=== Begin Enclosure ===
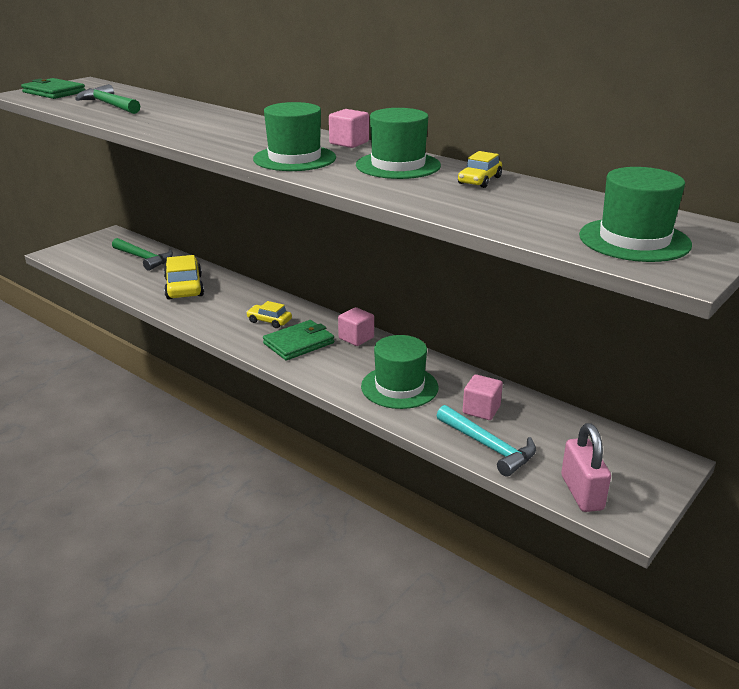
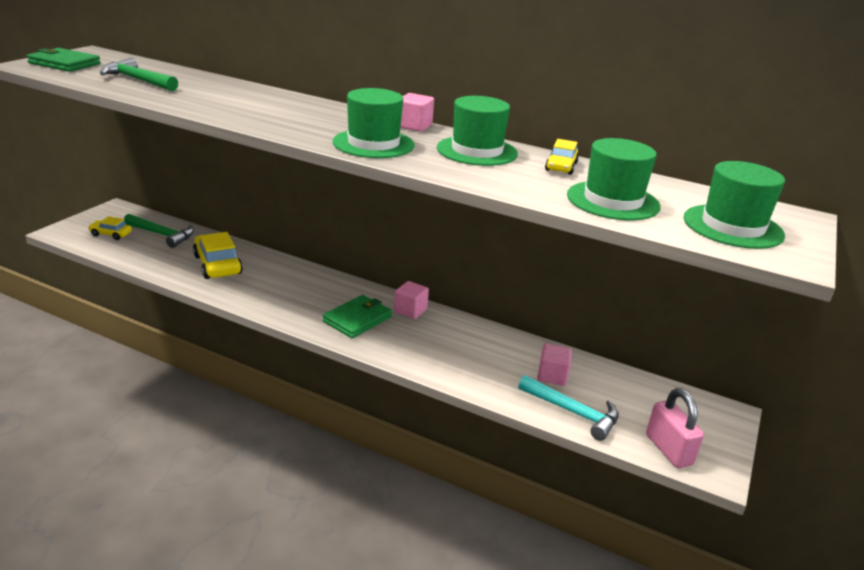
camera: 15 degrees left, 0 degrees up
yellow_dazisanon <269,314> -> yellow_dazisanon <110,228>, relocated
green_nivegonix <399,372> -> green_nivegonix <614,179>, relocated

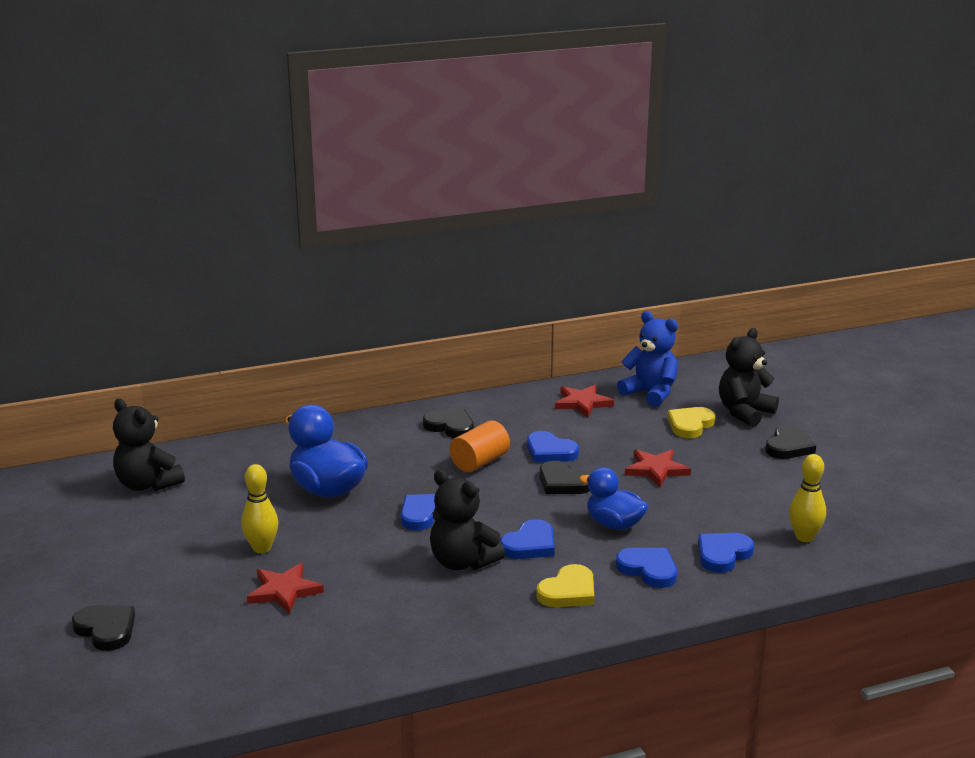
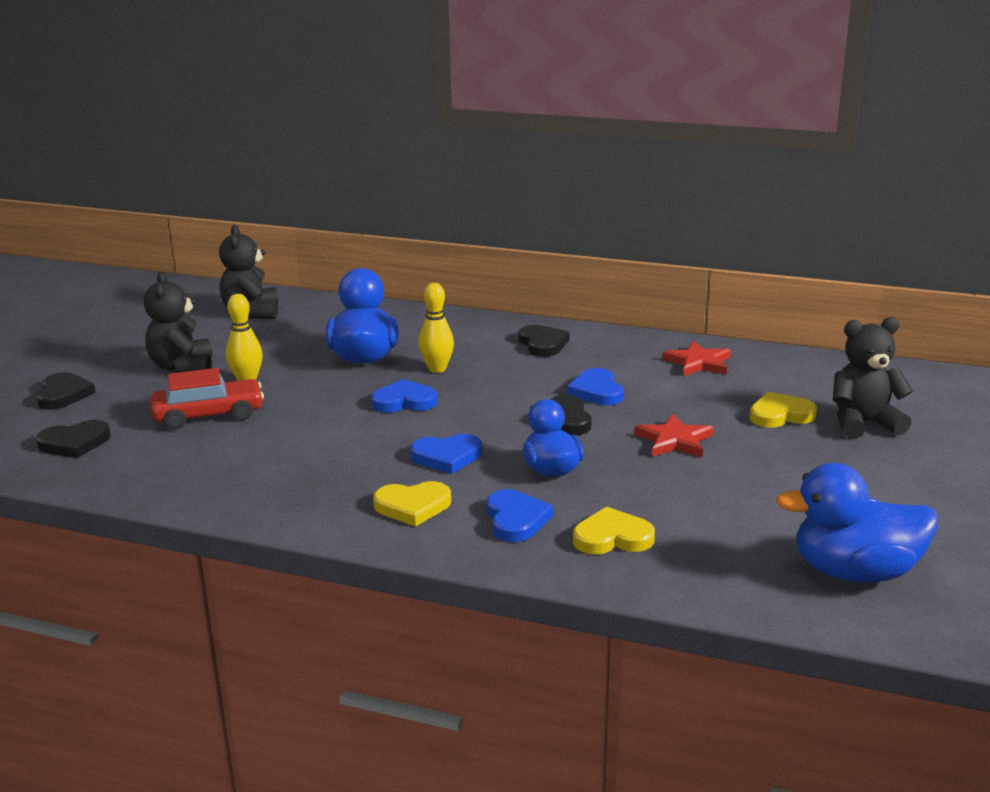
camera: 40 degrees right, 0 degrees up
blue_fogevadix <647,359> -> none
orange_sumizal <480,446> -> none
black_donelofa <790,442> -> black_donelofa <73,439>, relocated
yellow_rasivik <807,498> -> yellow_rasivik <436,328>, relocated
black_fogevadix <467,520> -> black_fogevadix <178,322>, relocated
blue_donelofa <726,553> -> yellow_donelofa <614,531>
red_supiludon <285,588> -> red_dazisanon <207,399>
none -> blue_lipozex <857,523>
=== End Enclosure ===
> _Required work_
Pictures should be left out when the records above are restated exactly.

> _Task response_
camera: 15 degrees left, 0 degrees up
yellow_dazisanon <269,314> -> yellow_dazisanon <110,228>, relocated
green_nivegonix <399,372> -> green_nivegonix <614,179>, relocated

camera: 40 degrees right, 0 degrees up
blue_fogevadix <647,359> -> none
orange_sumizal <480,446> -> none
black_donelofa <790,442> -> black_donelofa <73,439>, relocated
yellow_rasivik <807,498> -> yellow_rasivik <436,328>, relocated
black_fogevadix <467,520> -> black_fogevadix <178,322>, relocated
blue_donelofa <726,553> -> yellow_donelofa <614,531>
red_supiludon <285,588> -> red_dazisanon <207,399>
none -> blue_lipozex <857,523>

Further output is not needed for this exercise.